** Opening Input data block **

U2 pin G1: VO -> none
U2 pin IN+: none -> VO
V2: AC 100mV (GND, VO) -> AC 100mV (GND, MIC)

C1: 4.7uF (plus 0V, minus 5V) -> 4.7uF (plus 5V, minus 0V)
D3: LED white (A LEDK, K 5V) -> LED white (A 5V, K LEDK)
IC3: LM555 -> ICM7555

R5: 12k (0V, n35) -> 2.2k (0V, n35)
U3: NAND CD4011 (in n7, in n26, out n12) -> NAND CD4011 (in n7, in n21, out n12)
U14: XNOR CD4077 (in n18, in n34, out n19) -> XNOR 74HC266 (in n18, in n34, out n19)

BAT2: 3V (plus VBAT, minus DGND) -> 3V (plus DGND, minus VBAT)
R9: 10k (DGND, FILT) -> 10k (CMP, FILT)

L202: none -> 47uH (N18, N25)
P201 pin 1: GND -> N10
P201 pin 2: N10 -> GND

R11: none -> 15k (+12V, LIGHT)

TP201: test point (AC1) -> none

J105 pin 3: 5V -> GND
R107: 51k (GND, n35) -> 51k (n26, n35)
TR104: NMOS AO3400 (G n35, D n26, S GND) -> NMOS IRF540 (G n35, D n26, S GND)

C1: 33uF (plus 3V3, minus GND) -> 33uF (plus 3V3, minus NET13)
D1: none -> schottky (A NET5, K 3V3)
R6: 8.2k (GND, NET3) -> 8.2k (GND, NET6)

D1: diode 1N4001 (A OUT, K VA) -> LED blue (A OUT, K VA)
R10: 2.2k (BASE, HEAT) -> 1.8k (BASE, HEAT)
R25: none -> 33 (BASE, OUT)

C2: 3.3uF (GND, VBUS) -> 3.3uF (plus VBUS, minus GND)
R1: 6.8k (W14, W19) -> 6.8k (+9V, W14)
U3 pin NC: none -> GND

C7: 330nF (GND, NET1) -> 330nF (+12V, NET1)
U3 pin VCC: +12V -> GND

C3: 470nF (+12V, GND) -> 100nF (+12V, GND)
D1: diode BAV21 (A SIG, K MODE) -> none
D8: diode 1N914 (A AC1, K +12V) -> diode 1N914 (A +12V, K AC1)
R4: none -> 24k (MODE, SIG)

** Closing Input data block **

## What is required
Copy nothing except the lines from the one holding "R10: 2.2k (BASE, HEAT) -> 1.8k (BASE, HEAT)" through the last line of the data above, and return them exactly.

## Solution to this problem
R10: 2.2k (BASE, HEAT) -> 1.8k (BASE, HEAT)
R25: none -> 33 (BASE, OUT)

C2: 3.3uF (GND, VBUS) -> 3.3uF (plus VBUS, minus GND)
R1: 6.8k (W14, W19) -> 6.8k (+9V, W14)
U3 pin NC: none -> GND

C7: 330nF (GND, NET1) -> 330nF (+12V, NET1)
U3 pin VCC: +12V -> GND

C3: 470nF (+12V, GND) -> 100nF (+12V, GND)
D1: diode BAV21 (A SIG, K MODE) -> none
D8: diode 1N914 (A AC1, K +12V) -> diode 1N914 (A +12V, K AC1)
R4: none -> 24k (MODE, SIG)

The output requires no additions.